# [WHAT NEEDS TO BE DONE]
Lines from the one containing "green star: (94, 159) -> (63, 131), moved" through the last line of the data below are to be returned exactly; leave out the rest.

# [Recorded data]

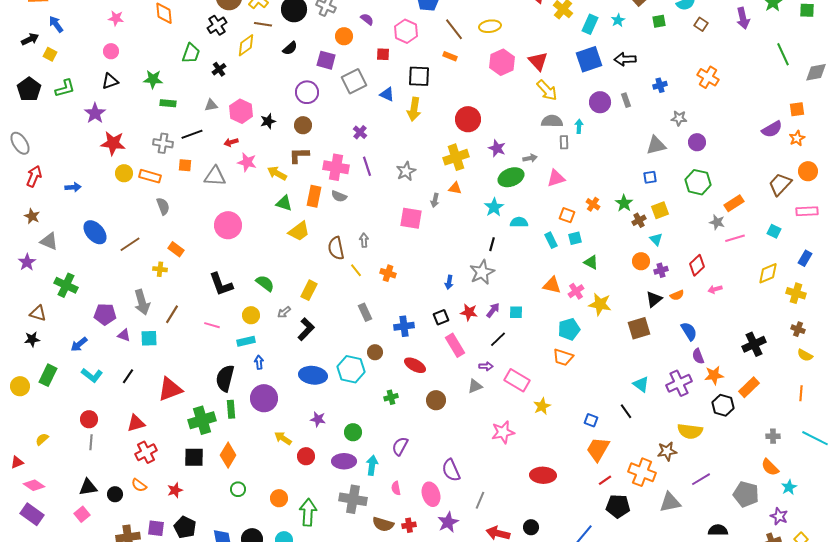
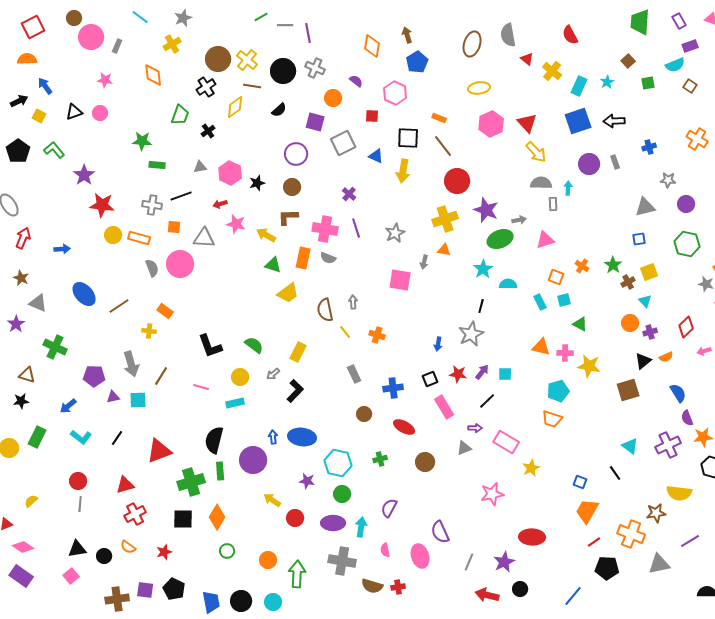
brown line: (454, 29) -> (443, 146), moved
black triangle: (110, 81) -> (74, 112), moved
green L-shape: (65, 88) -> (54, 150), turned -115
purple star: (497, 148) -> (486, 210), size x1.4
pink circle: (228, 225) -> (180, 264), moved
pink cross: (576, 291) -> (565, 353), turned 35
purple triangle: (124, 335) -> (113, 397), turned -32
blue arrow: (259, 362) -> (273, 437), moved
cyan hexagon: (351, 369) -> (338, 463), moved
purple star: (448, 522) -> (504, 562), moved

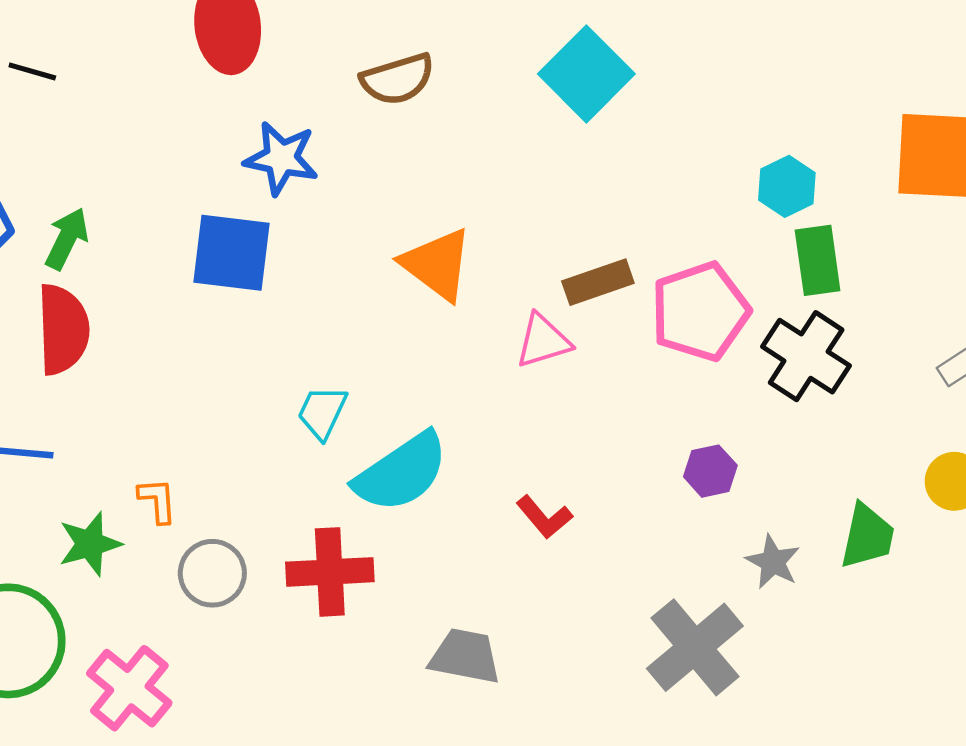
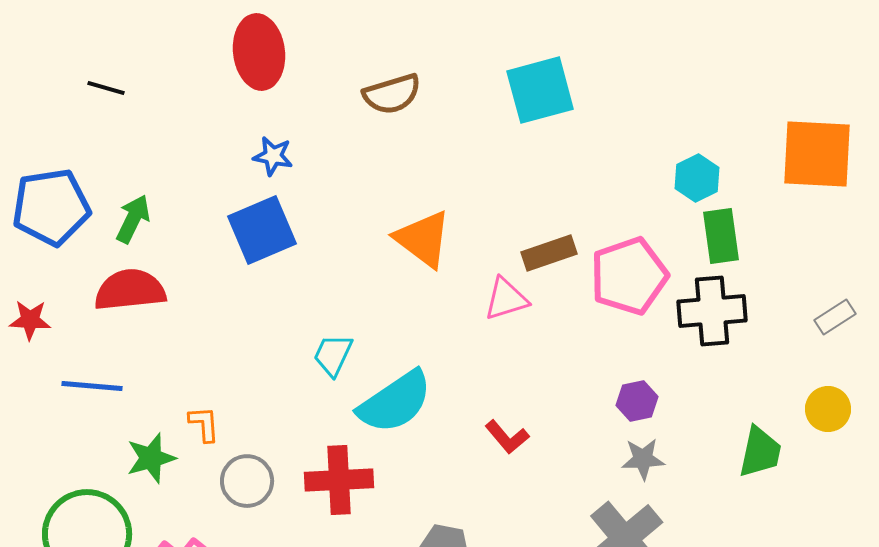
cyan square: (586, 74) -> (540, 90), turned 30
blue star: (281, 158) -> (273, 156), moved, size x0.7
blue square: (231, 253) -> (262, 230), turned -30
red semicircle: (63, 329) -> (130, 290), turned -94
black cross: (806, 356) -> (712, 311), turned -38
gray star: (773, 562) -> (643, 459), moved, turned -30

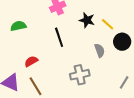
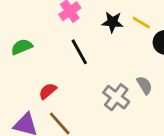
gray semicircle: (100, 50) -> (145, 85), moved
gray cross: (80, 75) -> (116, 97), turned -30

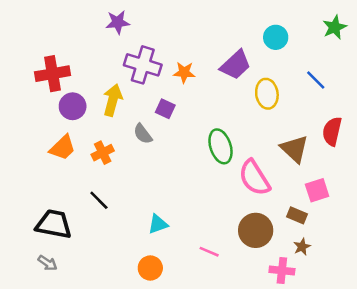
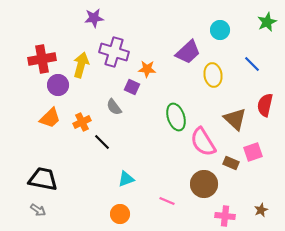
orange star: (184, 72) -> (147, 69), moved
yellow arrow: (113, 100) -> (81, 65), moved
black line: (99, 200) -> (102, 142), moved
brown rectangle: (297, 215) -> (231, 163), moved
brown star: (302, 247) -> (261, 210), moved

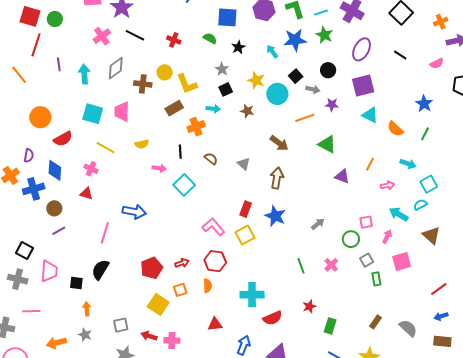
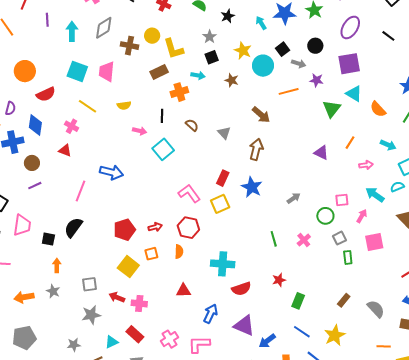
green triangle: (327, 144) -> (332, 109), moved, turned 36

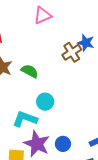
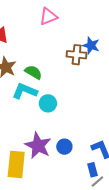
brown cross: (72, 52) -> (77, 55), turned 36
cyan L-shape: (25, 119) -> (25, 91), moved

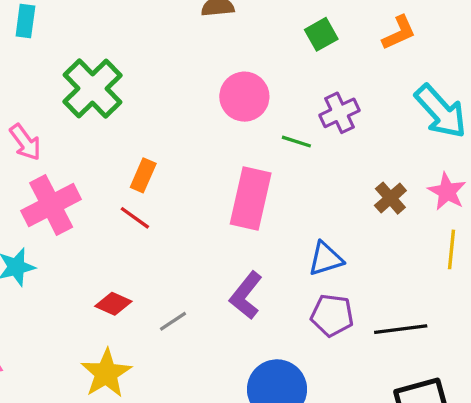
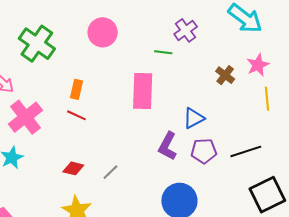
pink circle: (244, 97) -> (103, 32), moved
pink star: (447, 192) -> (258, 65), turned 30
purple L-shape: (246, 295) -> (168, 146), moved

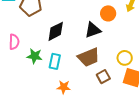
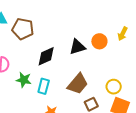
black triangle: (93, 30) -> (77, 47), moved
brown trapezoid: (89, 57) -> (78, 84), turned -30

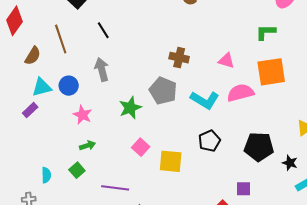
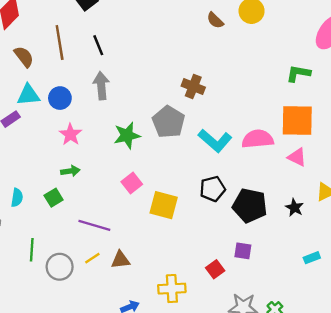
black line: (103, 30) -> (98, 45), moved
brown semicircle: (33, 56) -> (24, 57), turned -78
pink triangle: (226, 61) -> (297, 157), moved
black pentagon: (259, 147) -> (250, 205), moved
black star: (290, 163) -> (294, 208), moved

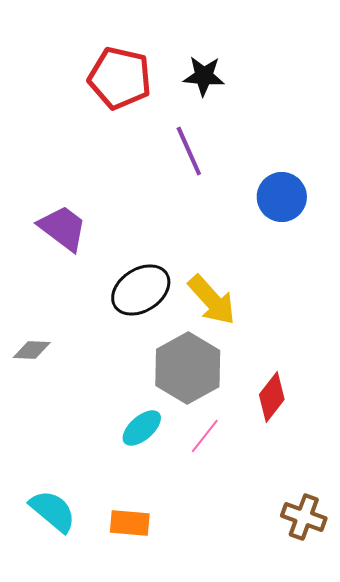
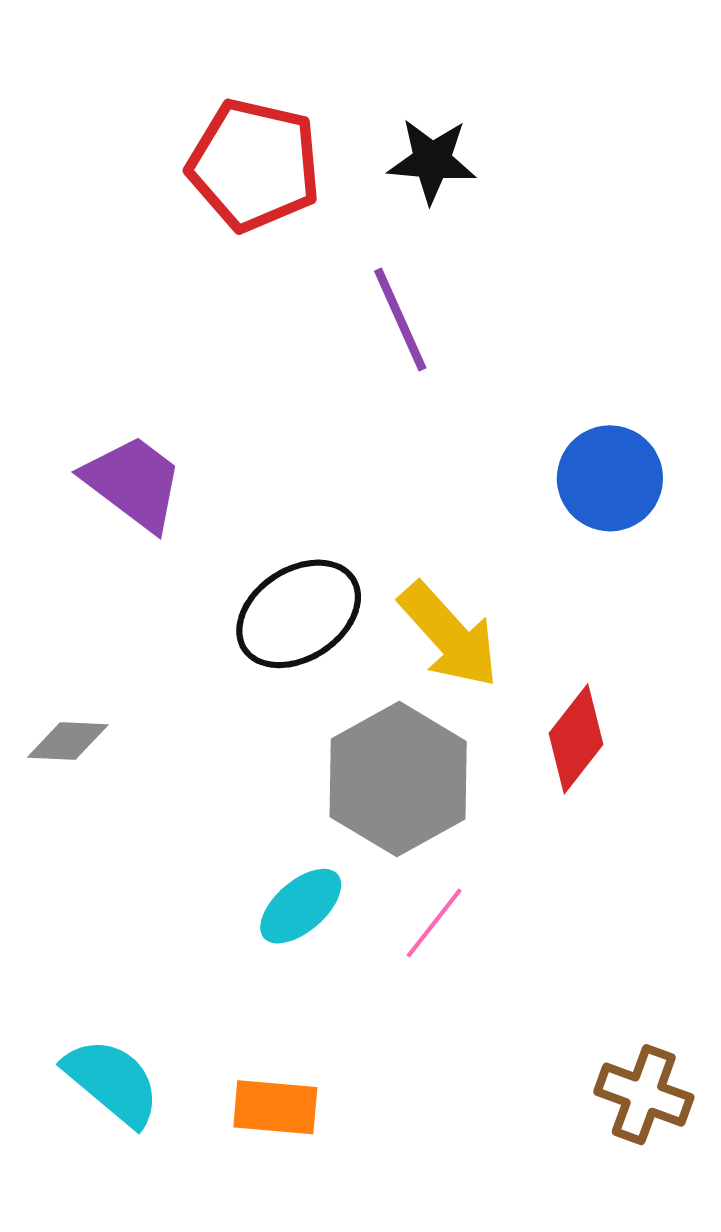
blue circle: (282, 197) -> (610, 478), moved
red diamond: (272, 397) -> (576, 739), moved

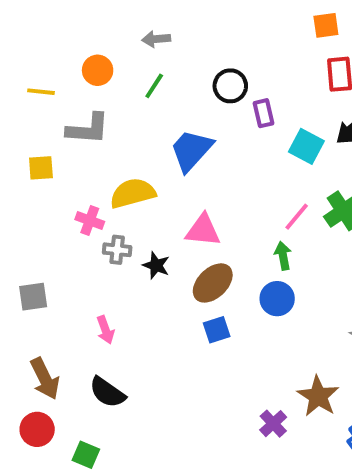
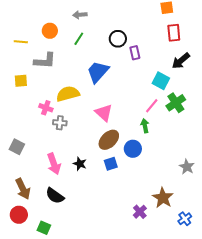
cyan square: (306, 146) -> (161, 81), moved
pink triangle: (203, 230) -> (104, 113), turned 36
black star: (156, 265) -> (80, 164), moved
gray square: (33, 297) -> (17, 147), turned 35
blue circle: (277, 299) -> (133, 149), moved
pink arrow: (105, 330) -> (54, 164), size x1.5

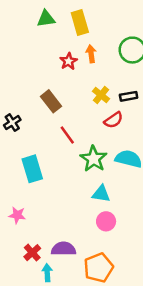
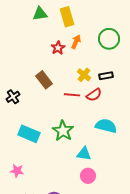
orange arrow: (91, 54) -> (76, 42), turned 32
red line: (67, 135) -> (72, 95), moved, turned -49
green star: (94, 159) -> (63, 131), moved
cyan rectangle: (32, 169) -> (29, 134), turned -50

# [SOLUTION FOR THIS TASK]
green star: (94, 159) -> (63, 131), moved
cyan rectangle: (32, 169) -> (29, 134), turned -50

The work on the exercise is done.